→ **Task prompt**
In the records below, locate the line containing "green plate F2", then output that line and all later lines exactly, through the last one.

→ **Information given**

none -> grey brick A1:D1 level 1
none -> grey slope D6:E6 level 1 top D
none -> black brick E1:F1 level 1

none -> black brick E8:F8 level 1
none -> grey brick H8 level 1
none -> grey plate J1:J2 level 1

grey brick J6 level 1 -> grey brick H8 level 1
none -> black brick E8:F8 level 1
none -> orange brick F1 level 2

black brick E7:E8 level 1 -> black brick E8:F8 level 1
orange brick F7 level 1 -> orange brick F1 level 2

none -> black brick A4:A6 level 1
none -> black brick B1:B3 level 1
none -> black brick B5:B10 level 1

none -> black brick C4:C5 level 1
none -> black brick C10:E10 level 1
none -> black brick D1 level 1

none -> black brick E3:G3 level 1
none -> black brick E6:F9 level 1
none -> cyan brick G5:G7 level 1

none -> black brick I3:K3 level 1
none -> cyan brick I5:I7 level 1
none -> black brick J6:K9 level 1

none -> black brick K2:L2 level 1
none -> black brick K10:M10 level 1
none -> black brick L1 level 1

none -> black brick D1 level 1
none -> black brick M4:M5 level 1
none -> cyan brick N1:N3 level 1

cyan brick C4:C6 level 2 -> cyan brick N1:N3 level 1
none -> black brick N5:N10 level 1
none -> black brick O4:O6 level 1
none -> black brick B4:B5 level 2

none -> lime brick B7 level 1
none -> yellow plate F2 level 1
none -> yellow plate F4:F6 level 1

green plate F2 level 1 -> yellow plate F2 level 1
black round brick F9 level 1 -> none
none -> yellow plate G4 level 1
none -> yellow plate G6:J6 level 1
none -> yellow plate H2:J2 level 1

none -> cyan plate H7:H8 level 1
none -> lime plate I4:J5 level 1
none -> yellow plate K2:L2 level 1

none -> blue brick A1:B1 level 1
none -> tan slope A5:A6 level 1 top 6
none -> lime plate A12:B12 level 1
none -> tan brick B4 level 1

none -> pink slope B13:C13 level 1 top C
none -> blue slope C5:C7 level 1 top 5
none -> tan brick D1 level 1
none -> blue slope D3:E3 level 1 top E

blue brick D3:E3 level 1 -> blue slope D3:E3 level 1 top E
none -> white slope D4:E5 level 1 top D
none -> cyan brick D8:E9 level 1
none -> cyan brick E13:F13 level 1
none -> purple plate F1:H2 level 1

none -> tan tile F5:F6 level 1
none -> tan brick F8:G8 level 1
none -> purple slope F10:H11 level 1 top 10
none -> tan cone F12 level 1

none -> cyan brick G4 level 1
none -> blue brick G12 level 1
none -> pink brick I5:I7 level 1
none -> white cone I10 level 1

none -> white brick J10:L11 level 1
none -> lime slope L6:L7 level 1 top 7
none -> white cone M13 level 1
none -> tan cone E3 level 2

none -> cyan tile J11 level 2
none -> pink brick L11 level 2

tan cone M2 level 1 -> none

→ **Task solution**
green plate F2 level 1 -> yellow plate F2 level 1
black round brick F9 level 1 -> none
none -> yellow plate G4 level 1
none -> yellow plate G6:J6 level 1
none -> yellow plate H2:J2 level 1

none -> cyan plate H7:H8 level 1
none -> lime plate I4:J5 level 1
none -> yellow plate K2:L2 level 1

none -> blue brick A1:B1 level 1
none -> tan slope A5:A6 level 1 top 6
none -> lime plate A12:B12 level 1
none -> tan brick B4 level 1

none -> pink slope B13:C13 level 1 top C
none -> blue slope C5:C7 level 1 top 5
none -> tan brick D1 level 1
none -> blue slope D3:E3 level 1 top E

blue brick D3:E3 level 1 -> blue slope D3:E3 level 1 top E
none -> white slope D4:E5 level 1 top D
none -> cyan brick D8:E9 level 1
none -> cyan brick E13:F13 level 1
none -> purple plate F1:H2 level 1

none -> tan tile F5:F6 level 1
none -> tan brick F8:G8 level 1
none -> purple slope F10:H11 level 1 top 10
none -> tan cone F12 level 1

none -> cyan brick G4 level 1
none -> blue brick G12 level 1
none -> pink brick I5:I7 level 1
none -> white cone I10 level 1

none -> white brick J10:L11 level 1
none -> lime slope L6:L7 level 1 top 7
none -> white cone M13 level 1
none -> tan cone E3 level 2

none -> cyan tile J11 level 2
none -> pink brick L11 level 2

tan cone M2 level 1 -> none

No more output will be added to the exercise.